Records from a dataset
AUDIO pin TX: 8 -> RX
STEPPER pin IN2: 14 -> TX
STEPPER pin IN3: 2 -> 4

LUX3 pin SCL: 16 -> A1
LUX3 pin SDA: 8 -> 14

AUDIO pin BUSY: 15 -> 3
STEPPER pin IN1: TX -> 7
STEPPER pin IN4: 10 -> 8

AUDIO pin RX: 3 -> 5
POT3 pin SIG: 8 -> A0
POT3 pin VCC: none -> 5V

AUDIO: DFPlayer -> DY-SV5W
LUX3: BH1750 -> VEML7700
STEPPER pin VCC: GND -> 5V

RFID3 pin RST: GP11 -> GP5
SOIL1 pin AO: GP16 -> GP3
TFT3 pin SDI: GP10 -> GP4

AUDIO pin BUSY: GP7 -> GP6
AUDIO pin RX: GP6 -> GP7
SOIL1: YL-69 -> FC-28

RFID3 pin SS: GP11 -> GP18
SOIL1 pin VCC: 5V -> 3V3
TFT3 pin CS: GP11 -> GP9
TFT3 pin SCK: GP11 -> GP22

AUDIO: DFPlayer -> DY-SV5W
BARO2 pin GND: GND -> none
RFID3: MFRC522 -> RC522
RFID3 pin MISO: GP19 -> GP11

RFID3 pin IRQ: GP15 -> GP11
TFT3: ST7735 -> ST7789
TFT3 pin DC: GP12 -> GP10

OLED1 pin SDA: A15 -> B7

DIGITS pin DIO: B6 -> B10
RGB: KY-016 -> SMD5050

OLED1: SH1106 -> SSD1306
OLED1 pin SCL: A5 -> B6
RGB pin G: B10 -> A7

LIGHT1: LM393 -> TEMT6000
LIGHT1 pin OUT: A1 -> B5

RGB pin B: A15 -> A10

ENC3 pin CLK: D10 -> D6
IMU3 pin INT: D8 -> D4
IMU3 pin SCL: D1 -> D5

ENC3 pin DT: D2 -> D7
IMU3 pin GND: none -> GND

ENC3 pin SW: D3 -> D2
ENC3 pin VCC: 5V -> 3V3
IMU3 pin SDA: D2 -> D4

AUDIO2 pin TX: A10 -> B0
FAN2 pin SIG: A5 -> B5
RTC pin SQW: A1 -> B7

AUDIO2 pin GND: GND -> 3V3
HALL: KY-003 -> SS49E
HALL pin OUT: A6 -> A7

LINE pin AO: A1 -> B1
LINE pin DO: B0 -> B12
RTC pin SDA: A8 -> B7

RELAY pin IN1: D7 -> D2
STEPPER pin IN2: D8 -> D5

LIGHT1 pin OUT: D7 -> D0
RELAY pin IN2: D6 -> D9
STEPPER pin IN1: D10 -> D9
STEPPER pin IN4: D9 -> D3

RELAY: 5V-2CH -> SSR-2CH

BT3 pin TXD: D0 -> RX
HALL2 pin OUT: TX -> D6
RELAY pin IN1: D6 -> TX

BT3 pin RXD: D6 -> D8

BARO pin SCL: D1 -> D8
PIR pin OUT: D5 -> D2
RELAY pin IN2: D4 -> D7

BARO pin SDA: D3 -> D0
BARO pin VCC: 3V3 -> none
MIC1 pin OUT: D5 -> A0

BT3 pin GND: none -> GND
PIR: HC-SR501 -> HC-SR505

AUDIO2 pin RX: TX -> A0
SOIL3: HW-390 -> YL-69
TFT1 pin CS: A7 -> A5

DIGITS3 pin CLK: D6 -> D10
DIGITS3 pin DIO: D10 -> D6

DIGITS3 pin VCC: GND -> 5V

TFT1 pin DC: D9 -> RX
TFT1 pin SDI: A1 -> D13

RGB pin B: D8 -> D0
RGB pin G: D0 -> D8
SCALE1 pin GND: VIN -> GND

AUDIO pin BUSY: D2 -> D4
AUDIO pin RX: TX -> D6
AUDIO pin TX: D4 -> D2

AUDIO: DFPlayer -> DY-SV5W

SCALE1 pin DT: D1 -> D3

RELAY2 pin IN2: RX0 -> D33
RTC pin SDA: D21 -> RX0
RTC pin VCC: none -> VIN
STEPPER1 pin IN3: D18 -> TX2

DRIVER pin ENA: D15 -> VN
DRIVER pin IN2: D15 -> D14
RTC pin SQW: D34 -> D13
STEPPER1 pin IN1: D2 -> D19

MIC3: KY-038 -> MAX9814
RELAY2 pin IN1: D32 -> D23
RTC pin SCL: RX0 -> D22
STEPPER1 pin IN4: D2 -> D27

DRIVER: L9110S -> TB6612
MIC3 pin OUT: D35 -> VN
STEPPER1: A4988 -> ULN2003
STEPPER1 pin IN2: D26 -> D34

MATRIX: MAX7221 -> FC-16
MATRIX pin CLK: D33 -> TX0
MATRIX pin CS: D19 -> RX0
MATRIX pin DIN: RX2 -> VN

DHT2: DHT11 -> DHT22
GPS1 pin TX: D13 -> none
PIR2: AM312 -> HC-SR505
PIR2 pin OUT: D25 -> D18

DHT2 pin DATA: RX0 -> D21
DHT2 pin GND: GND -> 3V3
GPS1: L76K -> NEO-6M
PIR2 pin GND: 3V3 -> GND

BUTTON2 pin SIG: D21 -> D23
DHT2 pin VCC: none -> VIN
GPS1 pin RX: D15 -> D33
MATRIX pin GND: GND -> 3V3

**Exercise objective**:
Copy every line in the records above that contains the word "MATRIX".

**Exercise response**:
MATRIX: MAX7221 -> FC-16
MATRIX pin CLK: D33 -> TX0
MATRIX pin CS: D19 -> RX0
MATRIX pin DIN: RX2 -> VN
MATRIX pin GND: GND -> 3V3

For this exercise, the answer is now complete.